• [Stored data]:
-------
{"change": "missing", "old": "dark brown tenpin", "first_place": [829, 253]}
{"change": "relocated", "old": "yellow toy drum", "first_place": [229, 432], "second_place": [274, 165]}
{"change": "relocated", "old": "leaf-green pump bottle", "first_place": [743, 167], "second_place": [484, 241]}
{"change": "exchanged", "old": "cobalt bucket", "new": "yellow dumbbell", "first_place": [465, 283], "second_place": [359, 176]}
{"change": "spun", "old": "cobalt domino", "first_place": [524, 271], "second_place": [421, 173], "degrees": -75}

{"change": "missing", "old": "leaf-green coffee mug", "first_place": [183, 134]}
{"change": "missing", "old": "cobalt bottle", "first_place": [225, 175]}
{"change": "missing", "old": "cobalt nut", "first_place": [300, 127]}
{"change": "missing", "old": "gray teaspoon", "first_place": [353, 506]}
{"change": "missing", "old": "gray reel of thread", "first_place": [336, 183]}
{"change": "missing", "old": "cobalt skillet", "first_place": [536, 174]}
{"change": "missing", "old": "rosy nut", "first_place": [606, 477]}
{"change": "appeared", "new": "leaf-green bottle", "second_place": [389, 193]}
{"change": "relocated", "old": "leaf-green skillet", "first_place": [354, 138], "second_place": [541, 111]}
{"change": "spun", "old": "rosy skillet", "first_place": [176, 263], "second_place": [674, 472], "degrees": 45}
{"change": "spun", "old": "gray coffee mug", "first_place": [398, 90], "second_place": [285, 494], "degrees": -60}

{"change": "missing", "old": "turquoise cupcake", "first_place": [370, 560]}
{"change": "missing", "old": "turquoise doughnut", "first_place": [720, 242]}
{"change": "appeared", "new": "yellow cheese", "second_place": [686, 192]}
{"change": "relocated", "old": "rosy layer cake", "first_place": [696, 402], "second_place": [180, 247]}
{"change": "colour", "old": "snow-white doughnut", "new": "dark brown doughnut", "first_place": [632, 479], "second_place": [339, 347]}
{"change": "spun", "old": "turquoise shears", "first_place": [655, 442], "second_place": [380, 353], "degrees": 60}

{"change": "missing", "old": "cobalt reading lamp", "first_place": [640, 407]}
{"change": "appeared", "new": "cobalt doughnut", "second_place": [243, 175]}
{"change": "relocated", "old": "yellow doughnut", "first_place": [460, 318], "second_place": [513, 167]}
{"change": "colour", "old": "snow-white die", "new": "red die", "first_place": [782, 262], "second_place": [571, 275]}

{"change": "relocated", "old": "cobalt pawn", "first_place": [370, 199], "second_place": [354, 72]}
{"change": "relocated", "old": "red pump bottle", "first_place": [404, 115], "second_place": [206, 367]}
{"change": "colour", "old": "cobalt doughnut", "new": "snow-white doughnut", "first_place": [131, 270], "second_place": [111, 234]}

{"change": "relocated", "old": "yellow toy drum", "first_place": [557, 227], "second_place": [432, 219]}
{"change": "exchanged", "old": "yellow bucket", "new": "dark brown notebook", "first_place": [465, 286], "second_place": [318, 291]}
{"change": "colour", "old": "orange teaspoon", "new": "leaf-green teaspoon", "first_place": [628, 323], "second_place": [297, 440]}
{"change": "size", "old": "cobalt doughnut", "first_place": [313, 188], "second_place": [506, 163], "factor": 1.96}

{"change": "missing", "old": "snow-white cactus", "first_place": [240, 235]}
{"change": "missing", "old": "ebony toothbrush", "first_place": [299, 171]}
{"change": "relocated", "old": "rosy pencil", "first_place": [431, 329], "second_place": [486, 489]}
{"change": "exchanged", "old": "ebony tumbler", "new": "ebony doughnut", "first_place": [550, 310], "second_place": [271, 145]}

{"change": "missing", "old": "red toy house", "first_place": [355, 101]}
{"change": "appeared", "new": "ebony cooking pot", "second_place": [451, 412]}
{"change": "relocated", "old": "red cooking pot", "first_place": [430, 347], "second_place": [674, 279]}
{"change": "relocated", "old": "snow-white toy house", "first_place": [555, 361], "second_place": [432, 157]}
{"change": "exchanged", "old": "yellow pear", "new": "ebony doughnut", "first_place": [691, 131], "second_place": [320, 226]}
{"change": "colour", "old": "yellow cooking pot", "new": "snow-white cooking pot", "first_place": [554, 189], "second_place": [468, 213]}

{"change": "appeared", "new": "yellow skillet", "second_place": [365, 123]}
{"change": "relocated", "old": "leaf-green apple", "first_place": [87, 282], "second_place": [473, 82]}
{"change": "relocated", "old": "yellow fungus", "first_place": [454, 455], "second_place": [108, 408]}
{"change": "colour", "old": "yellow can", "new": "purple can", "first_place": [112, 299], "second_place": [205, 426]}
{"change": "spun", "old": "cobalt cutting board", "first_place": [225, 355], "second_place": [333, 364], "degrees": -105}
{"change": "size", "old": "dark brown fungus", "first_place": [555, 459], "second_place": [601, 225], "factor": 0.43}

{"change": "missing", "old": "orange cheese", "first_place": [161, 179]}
-------
• [Action item]:
Nothing may be omitted. Restate all of the entries exactly.

• [Completed task]:
{"change": "missing", "old": "dark brown tenpin", "first_place": [829, 253]}
{"change": "relocated", "old": "yellow toy drum", "first_place": [229, 432], "second_place": [274, 165]}
{"change": "relocated", "old": "leaf-green pump bottle", "first_place": [743, 167], "second_place": [484, 241]}
{"change": "exchanged", "old": "cobalt bucket", "new": "yellow dumbbell", "first_place": [465, 283], "second_place": [359, 176]}
{"change": "spun", "old": "cobalt domino", "first_place": [524, 271], "second_place": [421, 173], "degrees": -75}

{"change": "missing", "old": "leaf-green coffee mug", "first_place": [183, 134]}
{"change": "missing", "old": "cobalt bottle", "first_place": [225, 175]}
{"change": "missing", "old": "cobalt nut", "first_place": [300, 127]}
{"change": "missing", "old": "gray teaspoon", "first_place": [353, 506]}
{"change": "missing", "old": "gray reel of thread", "first_place": [336, 183]}
{"change": "missing", "old": "cobalt skillet", "first_place": [536, 174]}
{"change": "missing", "old": "rosy nut", "first_place": [606, 477]}
{"change": "appeared", "new": "leaf-green bottle", "second_place": [389, 193]}
{"change": "relocated", "old": "leaf-green skillet", "first_place": [354, 138], "second_place": [541, 111]}
{"change": "spun", "old": "rosy skillet", "first_place": [176, 263], "second_place": [674, 472], "degrees": 45}
{"change": "spun", "old": "gray coffee mug", "first_place": [398, 90], "second_place": [285, 494], "degrees": -60}

{"change": "missing", "old": "turquoise cupcake", "first_place": [370, 560]}
{"change": "missing", "old": "turquoise doughnut", "first_place": [720, 242]}
{"change": "appeared", "new": "yellow cheese", "second_place": [686, 192]}
{"change": "relocated", "old": "rosy layer cake", "first_place": [696, 402], "second_place": [180, 247]}
{"change": "colour", "old": "snow-white doughnut", "new": "dark brown doughnut", "first_place": [632, 479], "second_place": [339, 347]}
{"change": "spun", "old": "turquoise shears", "first_place": [655, 442], "second_place": [380, 353], "degrees": 60}

{"change": "missing", "old": "cobalt reading lamp", "first_place": [640, 407]}
{"change": "appeared", "new": "cobalt doughnut", "second_place": [243, 175]}
{"change": "relocated", "old": "yellow doughnut", "first_place": [460, 318], "second_place": [513, 167]}
{"change": "colour", "old": "snow-white die", "new": "red die", "first_place": [782, 262], "second_place": [571, 275]}

{"change": "relocated", "old": "cobalt pawn", "first_place": [370, 199], "second_place": [354, 72]}
{"change": "relocated", "old": "red pump bottle", "first_place": [404, 115], "second_place": [206, 367]}
{"change": "colour", "old": "cobalt doughnut", "new": "snow-white doughnut", "first_place": [131, 270], "second_place": [111, 234]}

{"change": "relocated", "old": "yellow toy drum", "first_place": [557, 227], "second_place": [432, 219]}
{"change": "exchanged", "old": "yellow bucket", "new": "dark brown notebook", "first_place": [465, 286], "second_place": [318, 291]}
{"change": "colour", "old": "orange teaspoon", "new": "leaf-green teaspoon", "first_place": [628, 323], "second_place": [297, 440]}
{"change": "size", "old": "cobalt doughnut", "first_place": [313, 188], "second_place": [506, 163], "factor": 1.96}

{"change": "missing", "old": "snow-white cactus", "first_place": [240, 235]}
{"change": "missing", "old": "ebony toothbrush", "first_place": [299, 171]}
{"change": "relocated", "old": "rosy pencil", "first_place": [431, 329], "second_place": [486, 489]}
{"change": "exchanged", "old": "ebony tumbler", "new": "ebony doughnut", "first_place": [550, 310], "second_place": [271, 145]}

{"change": "missing", "old": "red toy house", "first_place": [355, 101]}
{"change": "appeared", "new": "ebony cooking pot", "second_place": [451, 412]}
{"change": "relocated", "old": "red cooking pot", "first_place": [430, 347], "second_place": [674, 279]}
{"change": "relocated", "old": "snow-white toy house", "first_place": [555, 361], "second_place": [432, 157]}
{"change": "exchanged", "old": "yellow pear", "new": "ebony doughnut", "first_place": [691, 131], "second_place": [320, 226]}
{"change": "colour", "old": "yellow cooking pot", "new": "snow-white cooking pot", "first_place": [554, 189], "second_place": [468, 213]}

{"change": "appeared", "new": "yellow skillet", "second_place": [365, 123]}
{"change": "relocated", "old": "leaf-green apple", "first_place": [87, 282], "second_place": [473, 82]}
{"change": "relocated", "old": "yellow fungus", "first_place": [454, 455], "second_place": [108, 408]}
{"change": "colour", "old": "yellow can", "new": "purple can", "first_place": [112, 299], "second_place": [205, 426]}
{"change": "spun", "old": "cobalt cutting board", "first_place": [225, 355], "second_place": [333, 364], "degrees": -105}
{"change": "size", "old": "dark brown fungus", "first_place": [555, 459], "second_place": [601, 225], "factor": 0.43}

{"change": "missing", "old": "orange cheese", "first_place": [161, 179]}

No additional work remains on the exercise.